**REQUIRED ACTION:**
Could you repeat the records below exactly, leaving the pictures out?

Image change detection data
Start of Block

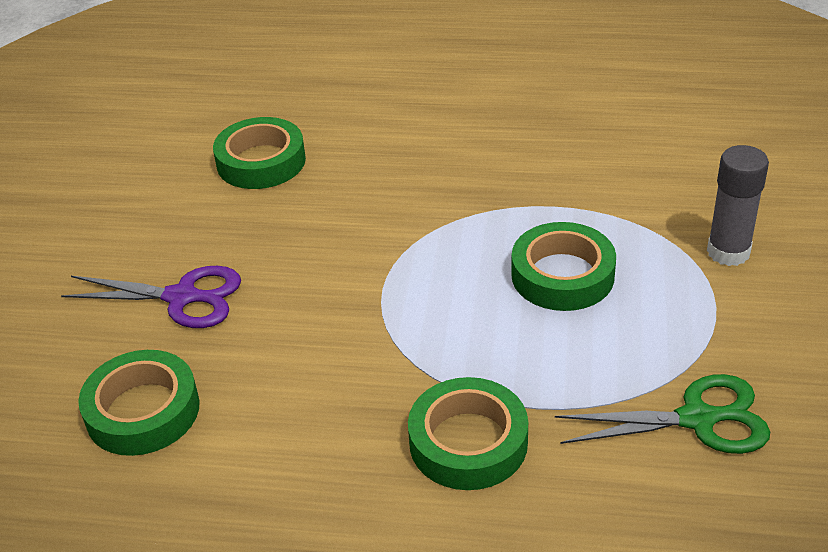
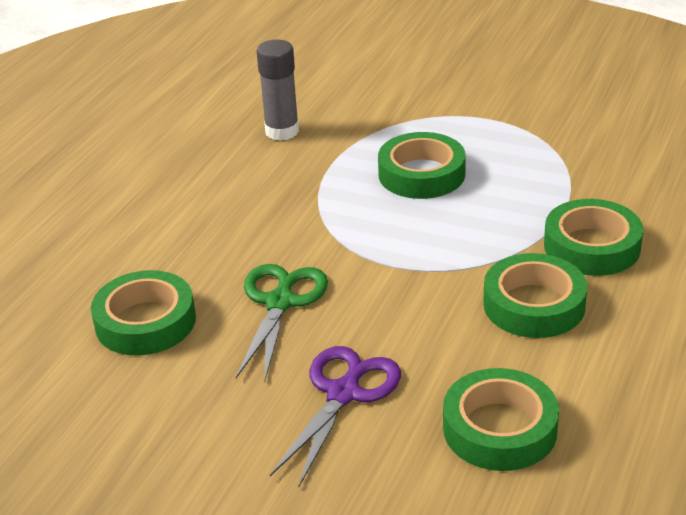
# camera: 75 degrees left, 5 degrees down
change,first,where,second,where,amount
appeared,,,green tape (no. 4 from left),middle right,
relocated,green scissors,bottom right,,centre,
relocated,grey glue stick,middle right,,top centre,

End of Block

**WRITTEN REPLY:**
# camera: 75 degrees left, 5 degrees down
change,first,where,second,where,amount
appeared,,,green tape (no. 4 from left),middle right,
relocated,green scissors,bottom right,,centre,
relocated,grey glue stick,middle right,,top centre,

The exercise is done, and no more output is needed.